Display each line of the material below that contains the string "kern". Treat uppercase and lowercase letters as distinct.

[begin Data lines]

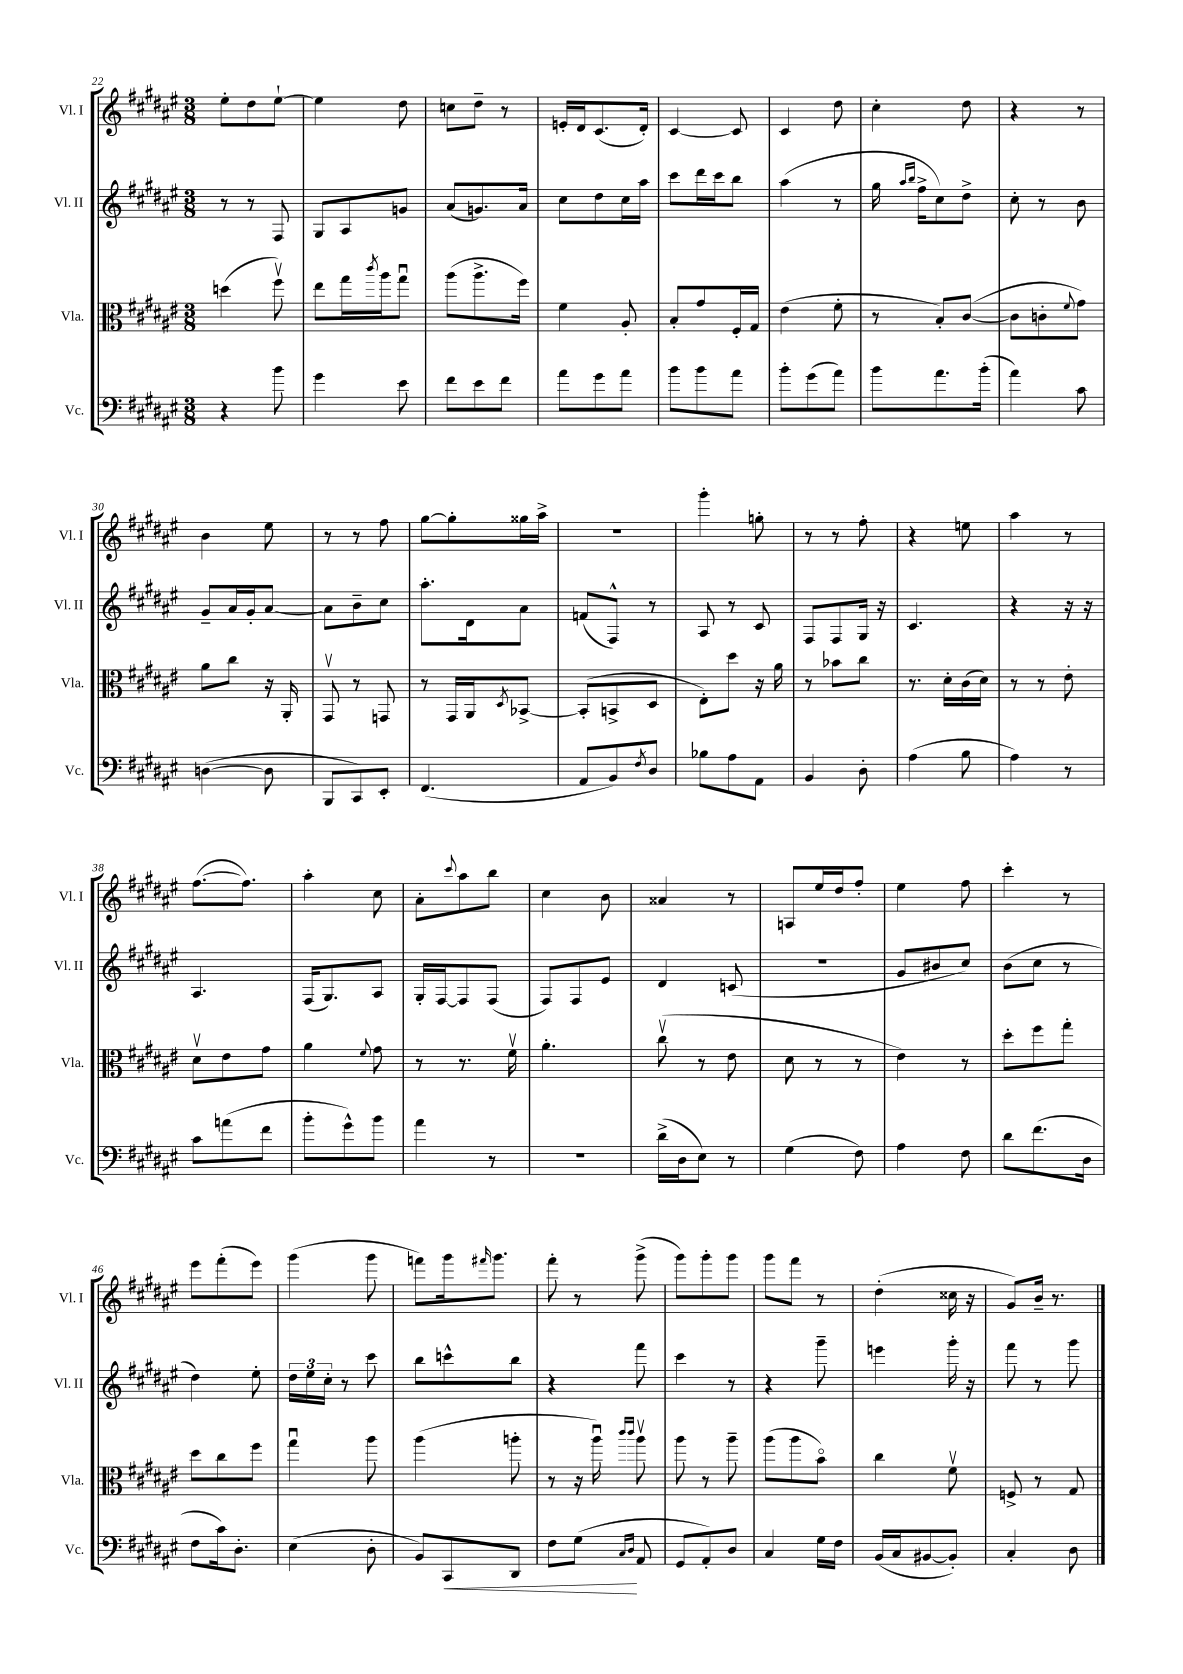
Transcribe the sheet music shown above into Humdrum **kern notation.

**kern	**kern	**kern	**kern
*staff4	*staff3	*staff2	*staff1
*clefF4	*clefC3	*clefG2	*clefG2
*k[f#c#g#d#a#e#]	*k[f#c#g#d#a#e#]	*k[f#c#g#d#a#e#]	*k[f#c#g#d#a#e#]
*M3/8	*M3/8	*M3/8	*M3/8
4r	(4dd	8r	8ee#'
.	.	8r	8dd#
8b	8ff#v)	8F#	[8ee#`
=	=	=	=
4g#	8ee#	8G#	4ee#]
.	16gg#	8A#	.
.	8qccc#	.	.
.	16aa#	.	.
8e#	8gg#u	8g	8dd#
=	=	=	=
8f#	(8aa#	(8a#	8cc
8e#	8.aa#^	8.g)	8dd#~
8f#	.	.	8r
.	16ff#)	16a#	.
=	=	=	=
8a#	4f#	8cc#	16e'
.	.	.	16d#
8g#	.	8dd#	(8.c#
8a#	8A#'	16cc#	.
.	.	16aa#	16d#')
=	=	=	=
8b	8B'	8ccc#	[4c#
8b	8g#	16ddd#	.
.	.	16ccc#	.
8a#	16F#'	8bb	8c#]
.	16G#	.	.
=	=	=	=
8b'	(4e#	(4aa#	4c#
(8g#	.	.	.
8a#)	8f#'	8r	8dd#
=	=	=	=
8b	8r	16gg#	4cc#'
.	.	16qqaa#	.
.	.	16qqbb	.
.	.	16ff#^	.
8.a#	8B')	8cc#)	.
.	([8c#	8dd#^	8dd#
(16b'	.	.	.
=	=	=	=
4a#)	8c#]	8cc#'	4r
.	8c'	8r	.
.	8qqf#	.	.
8c#	8g#)	8b	8r
=	=	=	=
([4D	8a#	8g#~	4b
.	8cc#	16a#	.
.	.	16g#'	.
8D]	16r	[8a#	8ee#
.	16AA#'	.	.
=	=	=	=
8BBB	8GG#v	8a#]	8r
8CC#)	8r	8b~	8r
8EE#'	8GG	8cc#	8ff#
=	=	=	=
(4.FF#	8r	8.aa#'	[8gg#
.	16GG#	.	8gg#']
.	16AA#	16d#	.
.	8qD#	.	.
.	[8BB-^	8a#	16gg##
.	.	.	16aa#^
=	=	=	=
8AA#	(8BB-']	(8f	4.r
8BB)	8BB^	8F#^^)	.
8qF#	.	.	.
8D#	8D#	8r	.
=	=	=	=
8B-	8E#')	8A#	4ggg#'
8A#	8dd#	8r	.
8AA#	16r	8c#	8gg'
.	16a#	.	.
=	=	=	=
4BB	8r	8F#	8r
.	8b-	8F#	8r
8D#'	8cc#	16G#	8ff#'
.	.	16r	.
=	=	=	=
(4A#	8.r	4.c#	4r
.	16d#'	.	.
8B	(16c#	.	8ee
.	16d#)	.	.
=	=	=	=
4A#)	8r	4r	4aa#
.	8r	.	.
8r	8e#'	16r	8r
.	.	16r	.
=	=	=	=
8c#	8d#v	4.A#	([8.ff#
(8a	8e#	.	.
.	.	.	8.ff#])
8f#	8g#	.	.
=	=	=	=
8b'	4a#	(16F#	4aa#'
.	.	8.G#)	.
8g#^^)	.	.	.
.	8qqf#	.	.
8b	8g#	8A#	8cc#
=	=	=	=
4a#	8r	16G#'	8a#'
.	.	[16F#	.
.	.	.	8qqccc#
.	8.r	8F#]	8aa#
8r	.	(8F#	8bb
.	16f#v	.	.
=	=	=	=
4.r	4.a#'	8F#)	4cc#
.	.	8F#	.
.	.	8e#	8b
=	=	=	=
(16d#^	(8cc#v	4d#	4a##
16D#	.	.	.
8E#)	8r	.	.
8r	8e#	(8c	8r
=	=	=	=
(4G#	8d#	4.r	8A
.	8r	.	16ee#
.	.	.	16dd#
8F#)	8r	.	8ff#'
=	=	=	=
4A#	4e#)	8g#	4ee#
.	.	8b#	.
8F#	8r	8cc#)	8ff#
=	=	=	=
8d#	8dd#'	(8b	4ccc#'
(8.f#	8ff#	8cc#	.
.	8gg#'	8r	8r
16D#	.	.	.
=	=	=	=
8F#	8dd#	4dd#)	8eee#
16c#)	8cc#	.	(8fff#'
8.D#'	.	.	.
.	8ff#	8ee#'	8eee#)
=	=	=	=
(4E#	4gg#u	24dd#	(4ggg#
.	.	24ee#	.
.	.	24cc#'	.
.	.	8r	.
8D#'	8aa#	8ccc#	8ggg#
=	=	=	=
8BB)	(4aa#	8bb	8fff)
8CC#	.	8ccc^^	16ggg#
.	.	.	16qqfff#
.	.	.	8.ggg#
8DD#	8aa'	8bb	.
=	=	=	=
8F#	8r	4r	8fff#'
(8G#	16r	.	8r
.	16aa#u)	.	.
16qqC#	16qqccc#	.	.
16qqD#	16qqccc#	.	.
8AA#	8aa#v	8fff#	(8ggg#^
=	=	=	=
8GG#	8aa#	4ccc#	8ggg#)
8AA#')	8r	.	8ggg#'
8D#	8aa#~	8r	8ggg#
=	=	=	=
4C#	(8aa#	4r	8ggg#
.	8aa#	.	8fff#
16G#	8bo)	8ggg#~	8r
16F#	.	.	.
=	=	=	=
(16BB	4cc#	4eee	(4dd#'
16C#	.	.	.
[8BB#	.	.	.
8BB#'])	8f#v	16ggg#'	16cc##
.	.	16r	16r
=	=	=	=
4C#'	8F^	8fff#	8g#)
.	8r	8r	16b~
.	.	.	8.r
8D#	8G#	8ggg#	.
==	==	==	==
*-	*-	*-	*-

[end Data lines]

■ Written response ■
Transcribe the sheet music shown above into Humdrum **kern notation.
**kern	**kern	**kern	**kern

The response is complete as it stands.